= Beginning of Section =
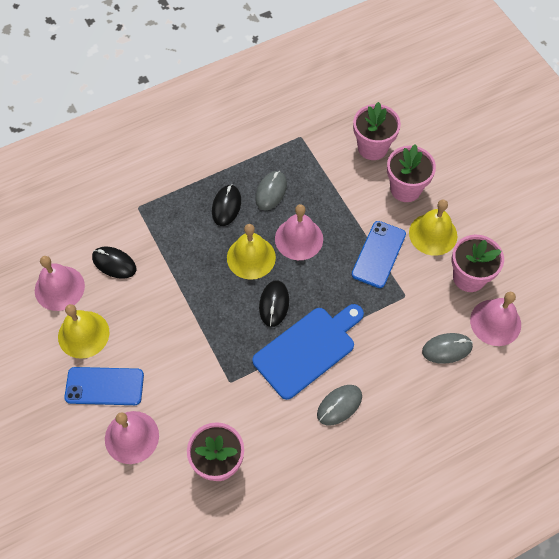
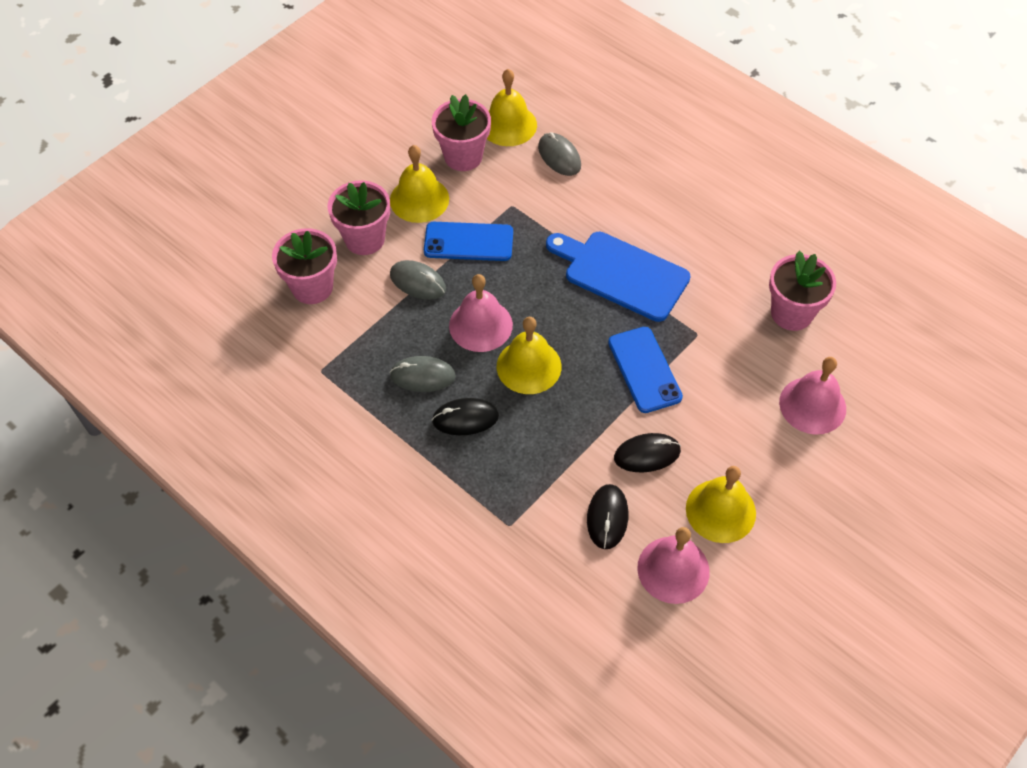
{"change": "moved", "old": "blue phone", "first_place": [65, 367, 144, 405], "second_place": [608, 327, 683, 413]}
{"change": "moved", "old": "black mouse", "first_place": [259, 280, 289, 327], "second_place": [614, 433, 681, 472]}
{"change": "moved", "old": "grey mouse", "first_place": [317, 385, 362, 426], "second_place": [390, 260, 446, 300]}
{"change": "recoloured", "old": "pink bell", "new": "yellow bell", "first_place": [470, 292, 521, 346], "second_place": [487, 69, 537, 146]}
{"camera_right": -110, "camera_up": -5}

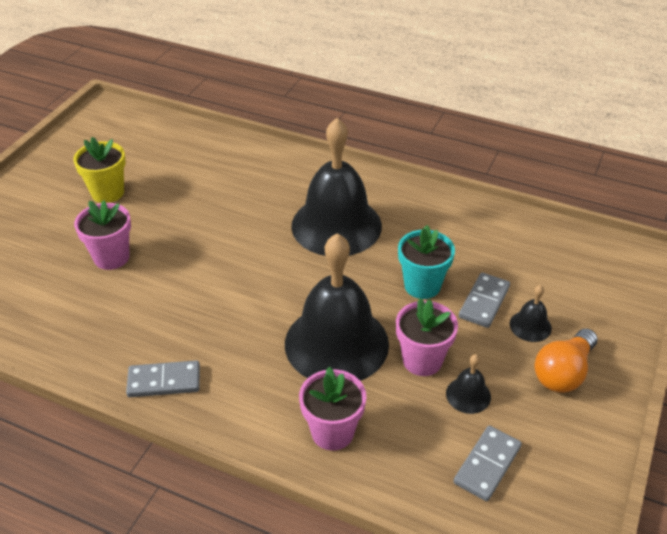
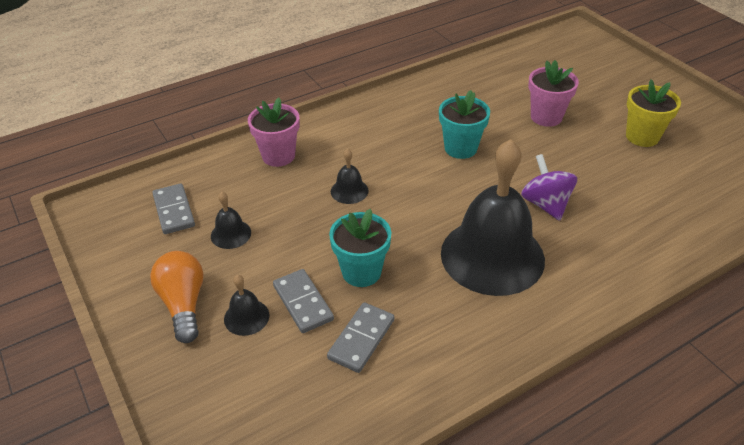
{"change": "removed", "old": "pink flower pot", "first_place": [396, 299, 458, 376]}
{"change": "added", "new": "turquoise flower pot", "second_place": [439, 90, 490, 159]}
{"change": "added", "new": "purple spinning top", "second_place": [521, 154, 577, 221]}
{"change": "moved", "old": "grey domino", "first_place": [126, 360, 200, 397], "second_place": [327, 302, 394, 373]}
{"change": "resized", "old": "black bell", "first_place": [285, 233, 389, 381], "second_place": [331, 149, 369, 204], "factor": 0.41}
{"camera_right": 125, "camera_up": 0}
= End of Section =
Assigned task>
Each line of the material is to be output exactly. Images are not part of the expected output.

Written solution>
{"change": "moved", "old": "blue phone", "first_place": [65, 367, 144, 405], "second_place": [608, 327, 683, 413]}
{"change": "moved", "old": "black mouse", "first_place": [259, 280, 289, 327], "second_place": [614, 433, 681, 472]}
{"change": "moved", "old": "grey mouse", "first_place": [317, 385, 362, 426], "second_place": [390, 260, 446, 300]}
{"change": "recoloured", "old": "pink bell", "new": "yellow bell", "first_place": [470, 292, 521, 346], "second_place": [487, 69, 537, 146]}
{"camera_right": -110, "camera_up": -5}

{"change": "removed", "old": "pink flower pot", "first_place": [396, 299, 458, 376]}
{"change": "added", "new": "turquoise flower pot", "second_place": [439, 90, 490, 159]}
{"change": "added", "new": "purple spinning top", "second_place": [521, 154, 577, 221]}
{"change": "moved", "old": "grey domino", "first_place": [126, 360, 200, 397], "second_place": [327, 302, 394, 373]}
{"change": "resized", "old": "black bell", "first_place": [285, 233, 389, 381], "second_place": [331, 149, 369, 204], "factor": 0.41}
{"camera_right": 125, "camera_up": 0}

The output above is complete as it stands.